# Problem details:
Each record needs to be echoed exactly; can you do that?
══════════════════════════════
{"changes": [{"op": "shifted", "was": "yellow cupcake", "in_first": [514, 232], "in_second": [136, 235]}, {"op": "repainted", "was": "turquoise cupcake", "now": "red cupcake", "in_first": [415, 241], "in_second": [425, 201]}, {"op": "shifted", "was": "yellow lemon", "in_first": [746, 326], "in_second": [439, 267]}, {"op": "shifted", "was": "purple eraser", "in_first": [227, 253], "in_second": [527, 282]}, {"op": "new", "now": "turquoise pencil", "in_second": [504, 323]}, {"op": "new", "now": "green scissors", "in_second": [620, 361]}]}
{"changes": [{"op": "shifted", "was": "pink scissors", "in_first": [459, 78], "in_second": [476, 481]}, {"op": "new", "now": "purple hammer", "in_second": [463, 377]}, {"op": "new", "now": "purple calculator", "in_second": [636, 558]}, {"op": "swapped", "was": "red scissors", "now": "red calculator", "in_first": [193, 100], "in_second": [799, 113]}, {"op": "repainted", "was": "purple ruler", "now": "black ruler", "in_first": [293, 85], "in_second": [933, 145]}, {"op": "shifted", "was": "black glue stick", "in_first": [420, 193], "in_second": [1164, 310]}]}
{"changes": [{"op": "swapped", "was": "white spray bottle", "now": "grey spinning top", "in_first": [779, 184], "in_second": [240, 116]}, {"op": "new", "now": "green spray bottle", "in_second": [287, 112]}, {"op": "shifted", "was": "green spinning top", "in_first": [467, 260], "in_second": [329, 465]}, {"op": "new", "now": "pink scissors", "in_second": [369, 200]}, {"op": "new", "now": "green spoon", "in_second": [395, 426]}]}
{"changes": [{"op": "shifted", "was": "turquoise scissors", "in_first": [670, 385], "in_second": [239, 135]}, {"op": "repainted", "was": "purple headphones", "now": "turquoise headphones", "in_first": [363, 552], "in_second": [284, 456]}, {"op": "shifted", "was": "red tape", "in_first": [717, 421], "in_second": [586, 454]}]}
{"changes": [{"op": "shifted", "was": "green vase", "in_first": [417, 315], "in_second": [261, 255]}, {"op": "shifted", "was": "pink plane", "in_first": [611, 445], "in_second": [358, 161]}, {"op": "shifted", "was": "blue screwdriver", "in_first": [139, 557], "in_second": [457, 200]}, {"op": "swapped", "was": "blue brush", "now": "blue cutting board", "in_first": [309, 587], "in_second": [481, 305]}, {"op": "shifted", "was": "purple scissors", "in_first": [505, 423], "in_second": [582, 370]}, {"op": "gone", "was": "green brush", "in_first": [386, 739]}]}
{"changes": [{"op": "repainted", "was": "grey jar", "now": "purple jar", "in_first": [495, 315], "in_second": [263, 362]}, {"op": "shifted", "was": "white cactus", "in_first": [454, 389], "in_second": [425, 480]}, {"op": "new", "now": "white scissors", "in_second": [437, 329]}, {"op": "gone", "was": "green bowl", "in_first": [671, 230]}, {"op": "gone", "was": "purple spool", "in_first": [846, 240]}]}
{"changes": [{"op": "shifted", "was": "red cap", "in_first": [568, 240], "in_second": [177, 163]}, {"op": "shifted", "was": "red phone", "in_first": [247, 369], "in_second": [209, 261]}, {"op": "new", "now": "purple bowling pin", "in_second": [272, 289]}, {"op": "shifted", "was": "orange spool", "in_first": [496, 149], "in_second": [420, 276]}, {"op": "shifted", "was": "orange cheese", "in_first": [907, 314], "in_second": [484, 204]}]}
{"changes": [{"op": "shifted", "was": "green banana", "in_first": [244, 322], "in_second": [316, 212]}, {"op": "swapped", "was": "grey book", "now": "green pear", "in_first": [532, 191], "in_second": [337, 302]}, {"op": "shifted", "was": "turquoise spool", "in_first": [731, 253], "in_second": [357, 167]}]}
══════════════════════════════
# Response to this task:
{"changes": [{"op": "shifted", "was": "yellow cupcake", "in_first": [514, 232], "in_second": [136, 235]}, {"op": "repainted", "was": "turquoise cupcake", "now": "red cupcake", "in_first": [415, 241], "in_second": [425, 201]}, {"op": "shifted", "was": "yellow lemon", "in_first": [746, 326], "in_second": [439, 267]}, {"op": "shifted", "was": "purple eraser", "in_first": [227, 253], "in_second": [527, 282]}, {"op": "new", "now": "turquoise pencil", "in_second": [504, 323]}, {"op": "new", "now": "green scissors", "in_second": [620, 361]}]}
{"changes": [{"op": "shifted", "was": "pink scissors", "in_first": [459, 78], "in_second": [476, 481]}, {"op": "new", "now": "purple hammer", "in_second": [463, 377]}, {"op": "new", "now": "purple calculator", "in_second": [636, 558]}, {"op": "swapped", "was": "red scissors", "now": "red calculator", "in_first": [193, 100], "in_second": [799, 113]}, {"op": "repainted", "was": "purple ruler", "now": "black ruler", "in_first": [293, 85], "in_second": [933, 145]}, {"op": "shifted", "was": "black glue stick", "in_first": [420, 193], "in_second": [1164, 310]}]}
{"changes": [{"op": "swapped", "was": "white spray bottle", "now": "grey spinning top", "in_first": [779, 184], "in_second": [240, 116]}, {"op": "new", "now": "green spray bottle", "in_second": [287, 112]}, {"op": "shifted", "was": "green spinning top", "in_first": [467, 260], "in_second": [329, 465]}, {"op": "new", "now": "pink scissors", "in_second": [369, 200]}, {"op": "new", "now": "green spoon", "in_second": [395, 426]}]}
{"changes": [{"op": "shifted", "was": "turquoise scissors", "in_first": [670, 385], "in_second": [239, 135]}, {"op": "repainted", "was": "purple headphones", "now": "turquoise headphones", "in_first": [363, 552], "in_second": [284, 456]}, {"op": "shifted", "was": "red tape", "in_first": [717, 421], "in_second": [586, 454]}]}
{"changes": [{"op": "shifted", "was": "green vase", "in_first": [417, 315], "in_second": [261, 255]}, {"op": "shifted", "was": "pink plane", "in_first": [611, 445], "in_second": [358, 161]}, {"op": "shifted", "was": "blue screwdriver", "in_first": [139, 557], "in_second": [457, 200]}, {"op": "swapped", "was": "blue brush", "now": "blue cutting board", "in_first": [309, 587], "in_second": [481, 305]}, {"op": "shifted", "was": "purple scissors", "in_first": [505, 423], "in_second": [582, 370]}, {"op": "gone", "was": "green brush", "in_first": [386, 739]}]}
{"changes": [{"op": "repainted", "was": "grey jar", "now": "purple jar", "in_first": [495, 315], "in_second": [263, 362]}, {"op": "shifted", "was": "white cactus", "in_first": [454, 389], "in_second": [425, 480]}, {"op": "new", "now": "white scissors", "in_second": [437, 329]}, {"op": "gone", "was": "green bowl", "in_first": [671, 230]}, {"op": "gone", "was": "purple spool", "in_first": [846, 240]}]}
{"changes": [{"op": "shifted", "was": "red cap", "in_first": [568, 240], "in_second": [177, 163]}, {"op": "shifted", "was": "red phone", "in_first": [247, 369], "in_second": [209, 261]}, {"op": "new", "now": "purple bowling pin", "in_second": [272, 289]}, {"op": "shifted", "was": "orange spool", "in_first": [496, 149], "in_second": [420, 276]}, {"op": "shifted", "was": "orange cheese", "in_first": [907, 314], "in_second": [484, 204]}]}
{"changes": [{"op": "shifted", "was": "green banana", "in_first": [244, 322], "in_second": [316, 212]}, {"op": "swapped", "was": "grey book", "now": "green pear", "in_first": [532, 191], "in_second": [337, 302]}, {"op": "shifted", "was": "turquoise spool", "in_first": [731, 253], "in_second": [357, 167]}]}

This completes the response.